_The task_. Here are the records. Write out exactly the lines between the one holding "D1: schottky (A" and the one holding "SW3: button (GND, KEY) -> button (3V3, GND)", inclusive.

_Supplied material_.
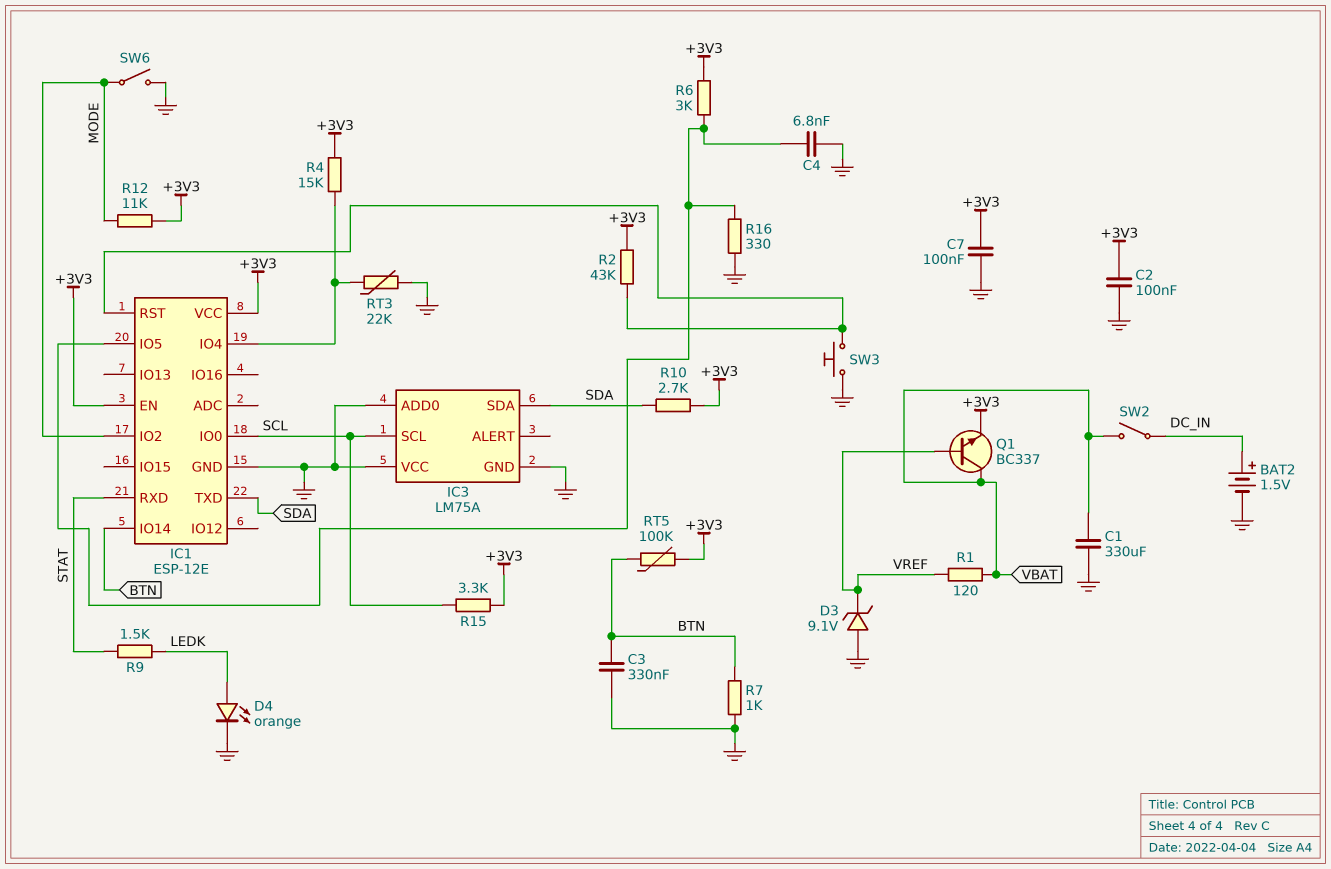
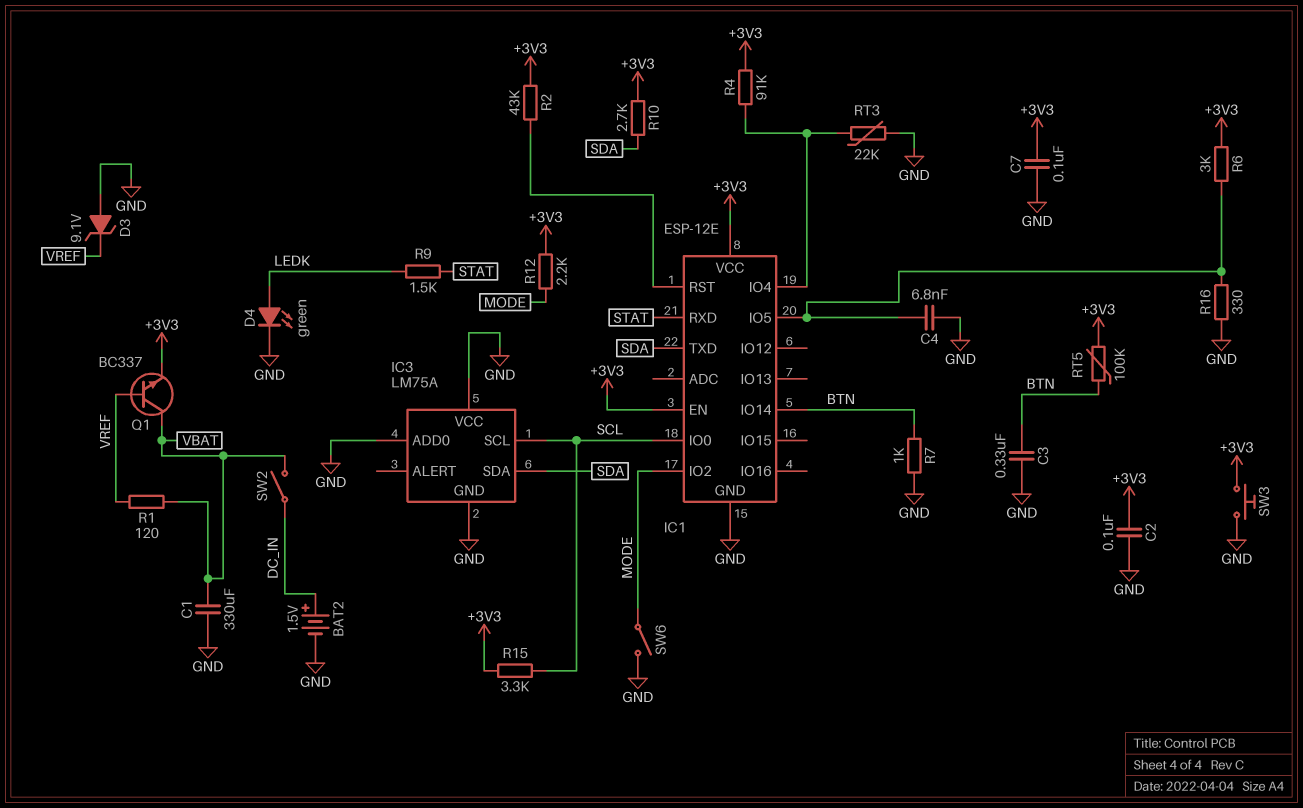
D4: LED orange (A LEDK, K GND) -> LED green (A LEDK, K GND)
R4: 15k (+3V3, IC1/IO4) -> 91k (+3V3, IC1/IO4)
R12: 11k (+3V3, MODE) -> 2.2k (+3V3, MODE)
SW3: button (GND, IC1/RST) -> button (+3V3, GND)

--

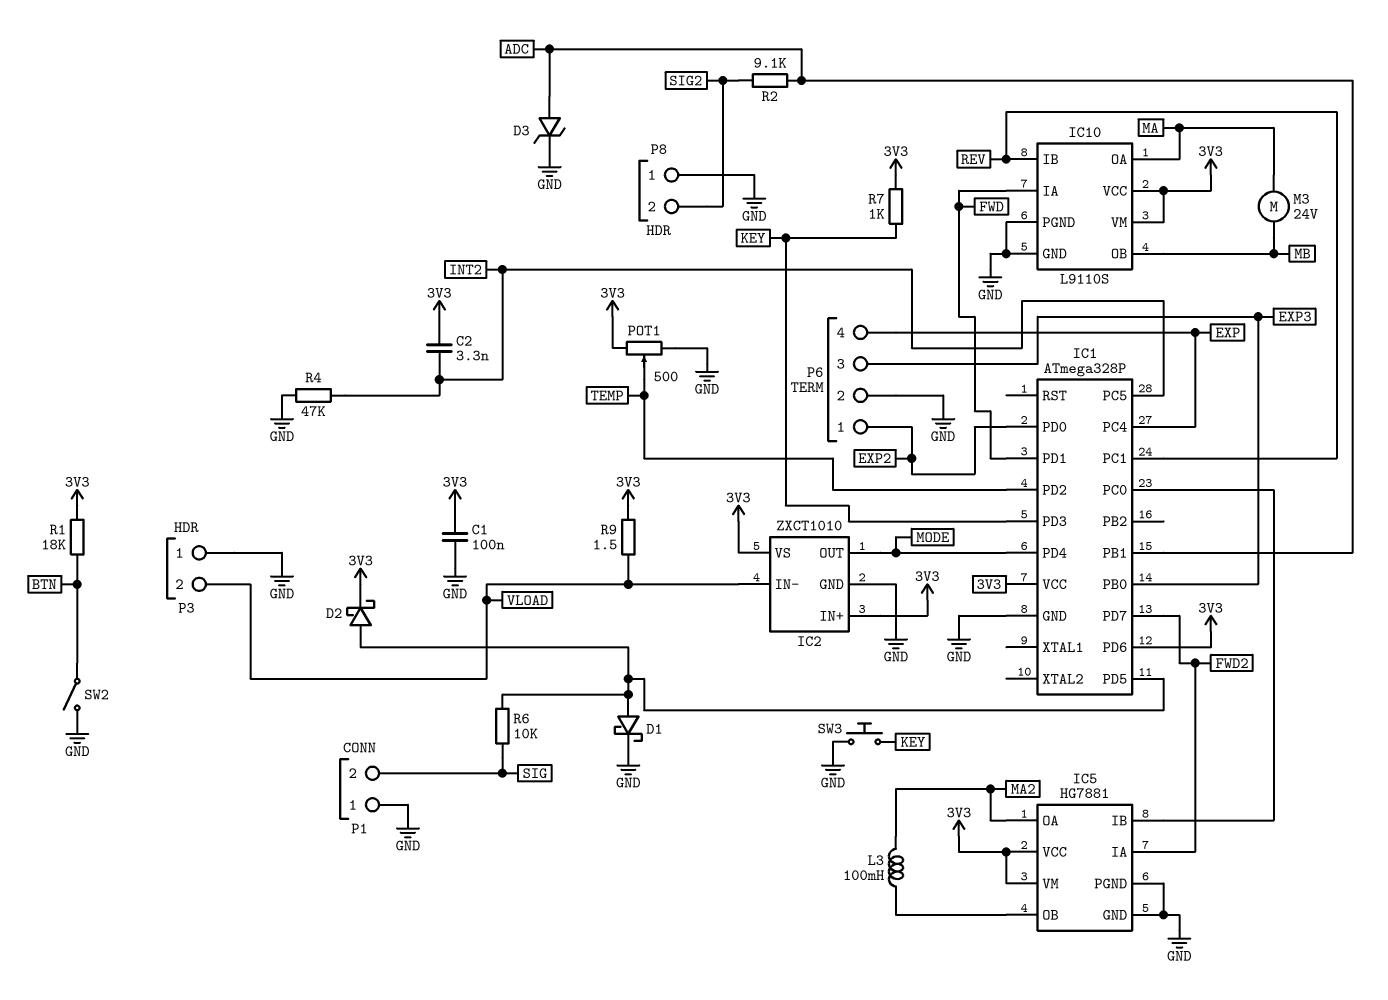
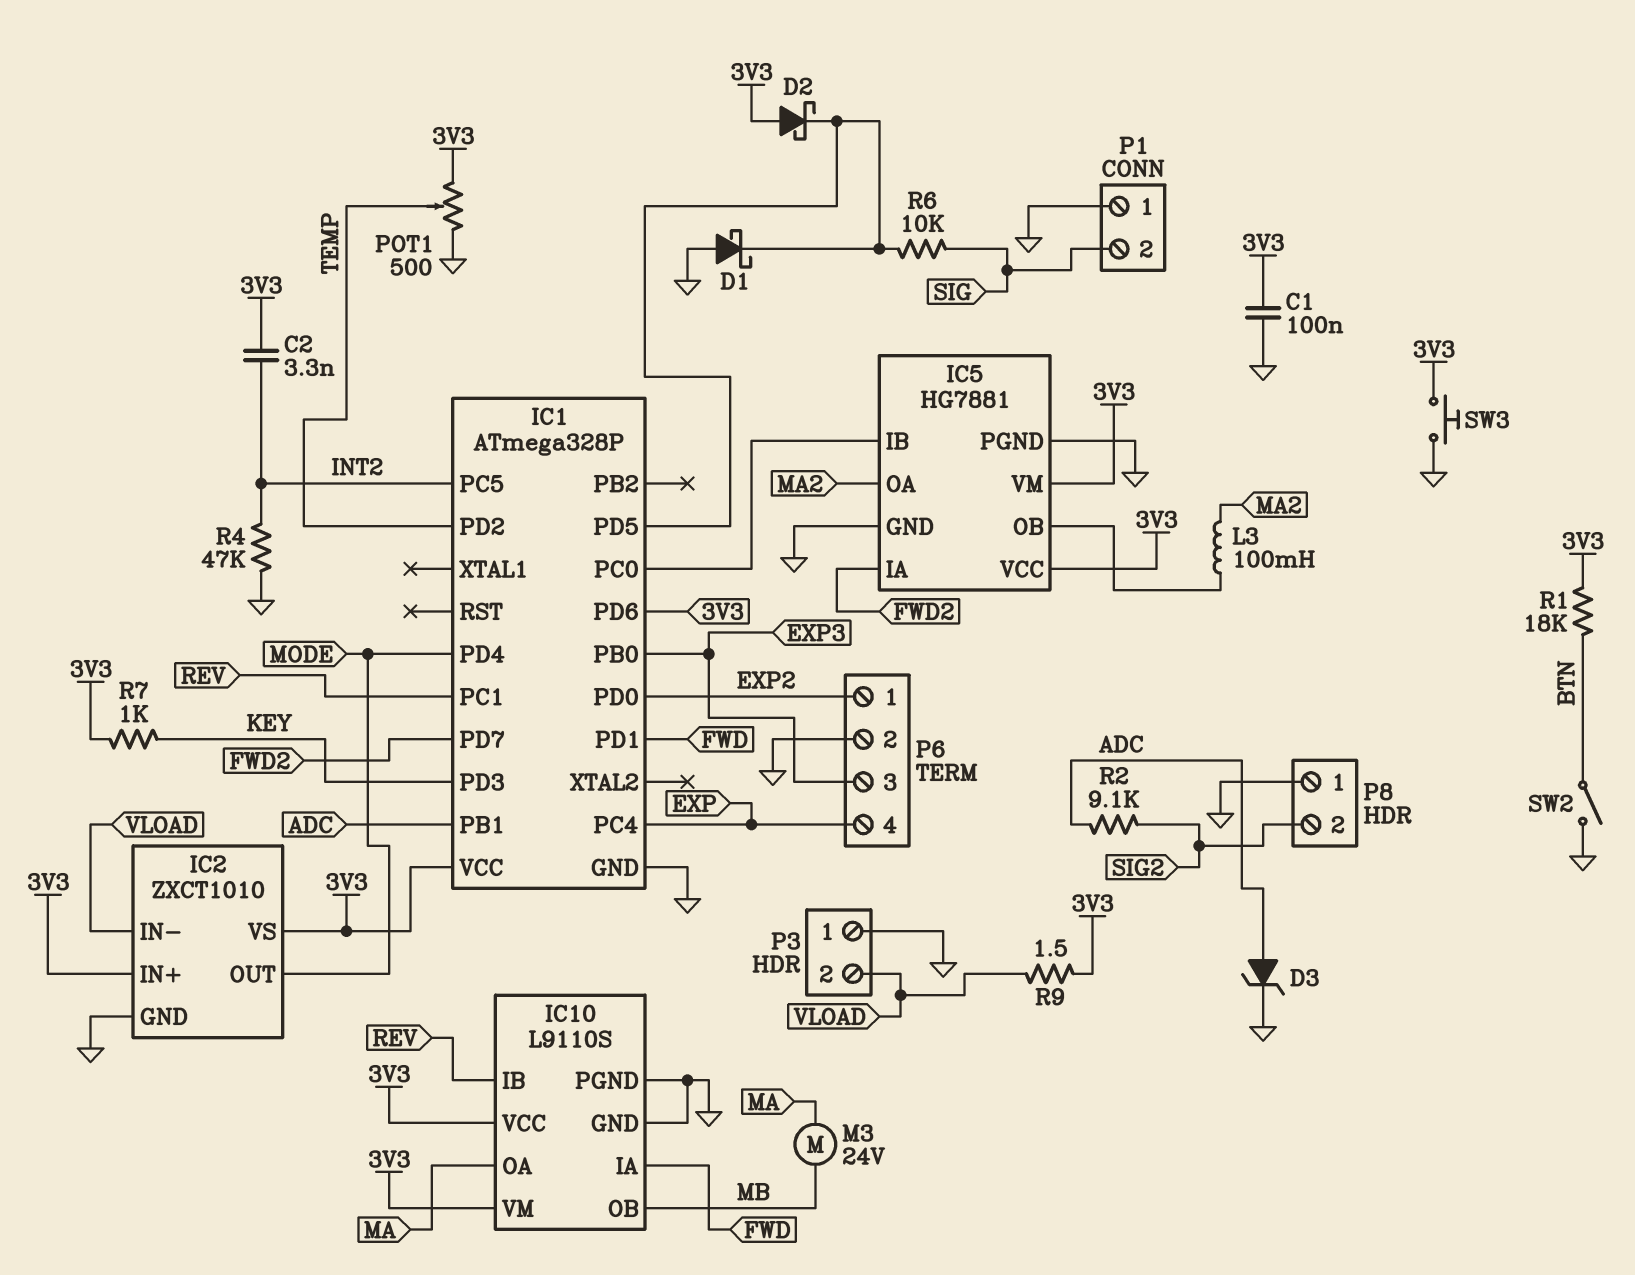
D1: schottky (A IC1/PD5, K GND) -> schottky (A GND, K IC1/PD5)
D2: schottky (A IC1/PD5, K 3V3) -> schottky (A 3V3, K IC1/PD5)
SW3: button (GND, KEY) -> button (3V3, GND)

_The completed task_.
D1: schottky (A IC1/PD5, K GND) -> schottky (A GND, K IC1/PD5)
D2: schottky (A IC1/PD5, K 3V3) -> schottky (A 3V3, K IC1/PD5)
SW3: button (GND, KEY) -> button (3V3, GND)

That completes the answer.